DATA FOR PROCESSING:
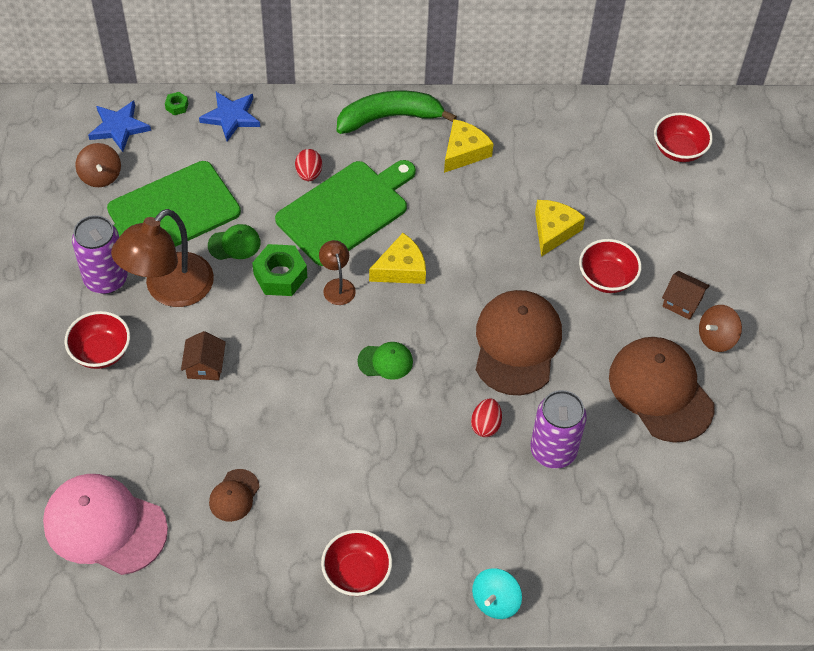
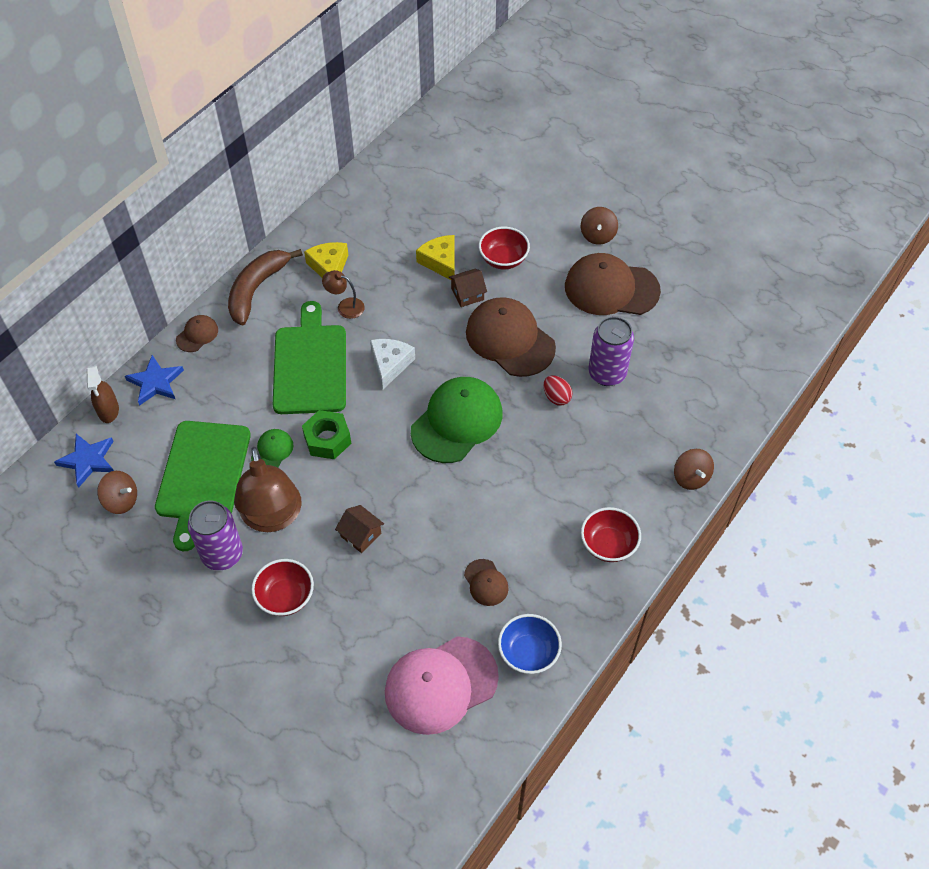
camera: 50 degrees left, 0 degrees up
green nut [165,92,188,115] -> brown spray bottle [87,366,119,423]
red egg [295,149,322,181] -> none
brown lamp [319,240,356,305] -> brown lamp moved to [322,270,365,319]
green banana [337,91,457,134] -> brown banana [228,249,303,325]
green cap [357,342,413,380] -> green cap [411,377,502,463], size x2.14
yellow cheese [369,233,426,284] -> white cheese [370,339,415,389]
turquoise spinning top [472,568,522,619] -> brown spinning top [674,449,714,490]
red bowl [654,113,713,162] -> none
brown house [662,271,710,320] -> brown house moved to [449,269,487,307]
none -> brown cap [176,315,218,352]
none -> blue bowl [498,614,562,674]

...

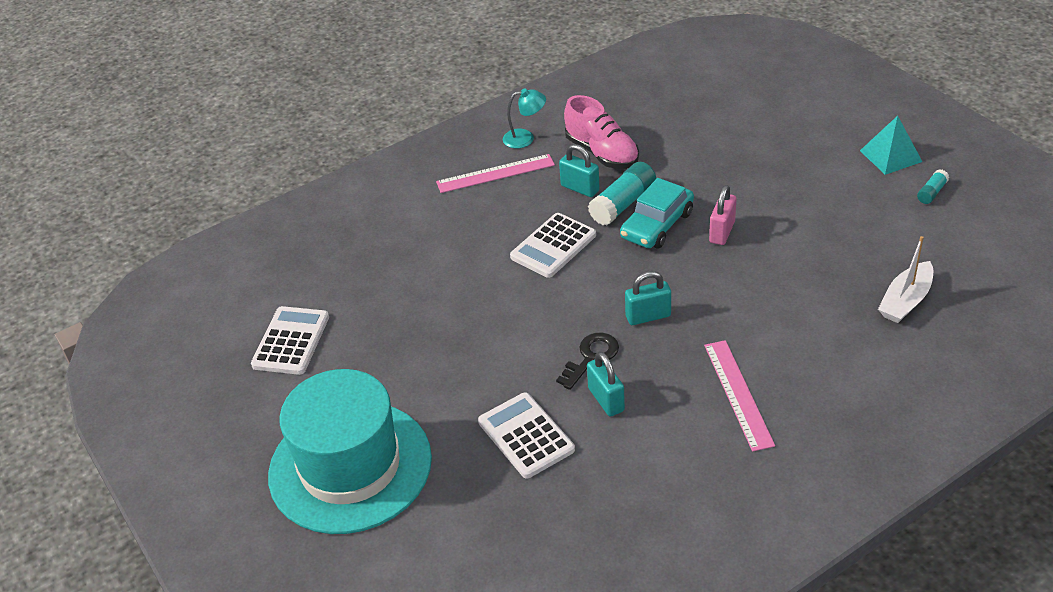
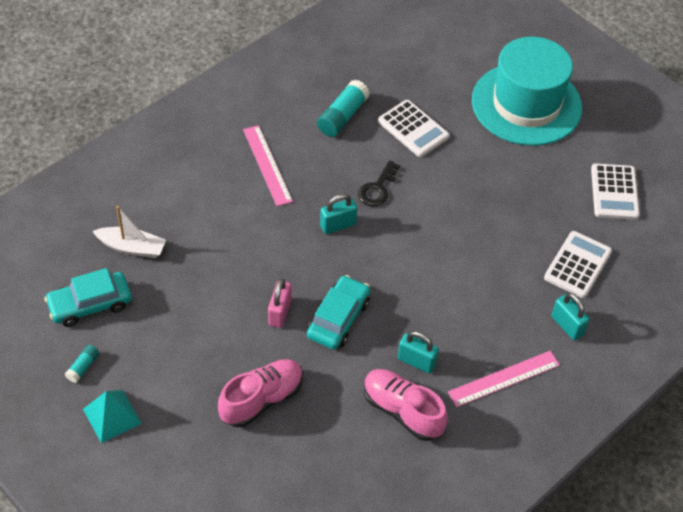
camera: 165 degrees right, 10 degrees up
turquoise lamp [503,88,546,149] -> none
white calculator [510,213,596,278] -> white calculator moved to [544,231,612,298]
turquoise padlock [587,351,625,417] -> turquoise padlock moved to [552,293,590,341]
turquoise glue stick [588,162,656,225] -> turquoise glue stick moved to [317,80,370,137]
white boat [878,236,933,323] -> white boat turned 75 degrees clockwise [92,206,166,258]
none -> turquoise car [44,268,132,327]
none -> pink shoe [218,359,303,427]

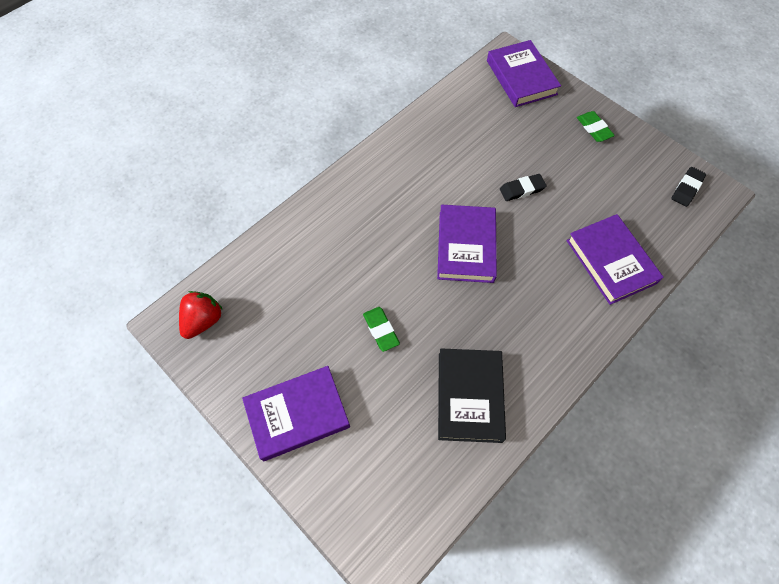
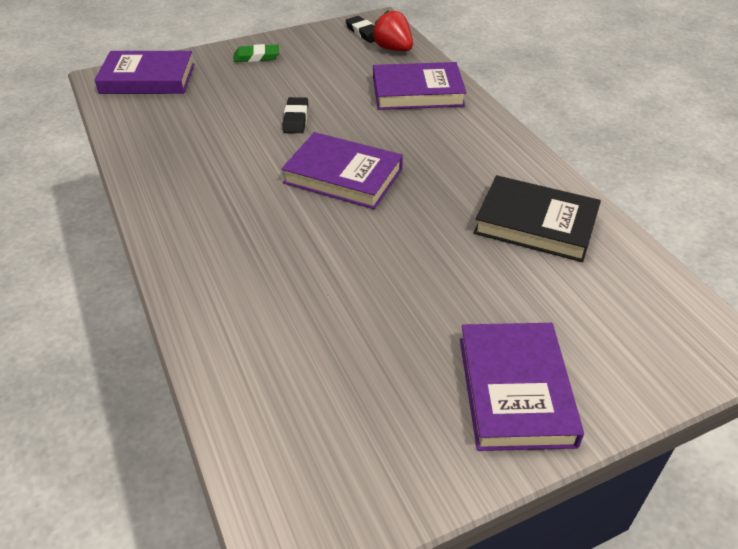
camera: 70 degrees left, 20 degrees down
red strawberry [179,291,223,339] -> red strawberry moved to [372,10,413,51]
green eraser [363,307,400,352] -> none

TASK:
From the records above, pull every line that has the string "none" and copy it.

ANSWER AREA:
red egg [295,149,322,181] -> none
red bowl [654,113,713,162] -> none
none -> brown cap [176,315,218,352]
none -> blue bowl [498,614,562,674]
turquoise lamp [503,88,546,149] -> none
none -> turquoise car [44,268,132,327]
none -> pink shoe [218,359,303,427]
green eraser [363,307,400,352] -> none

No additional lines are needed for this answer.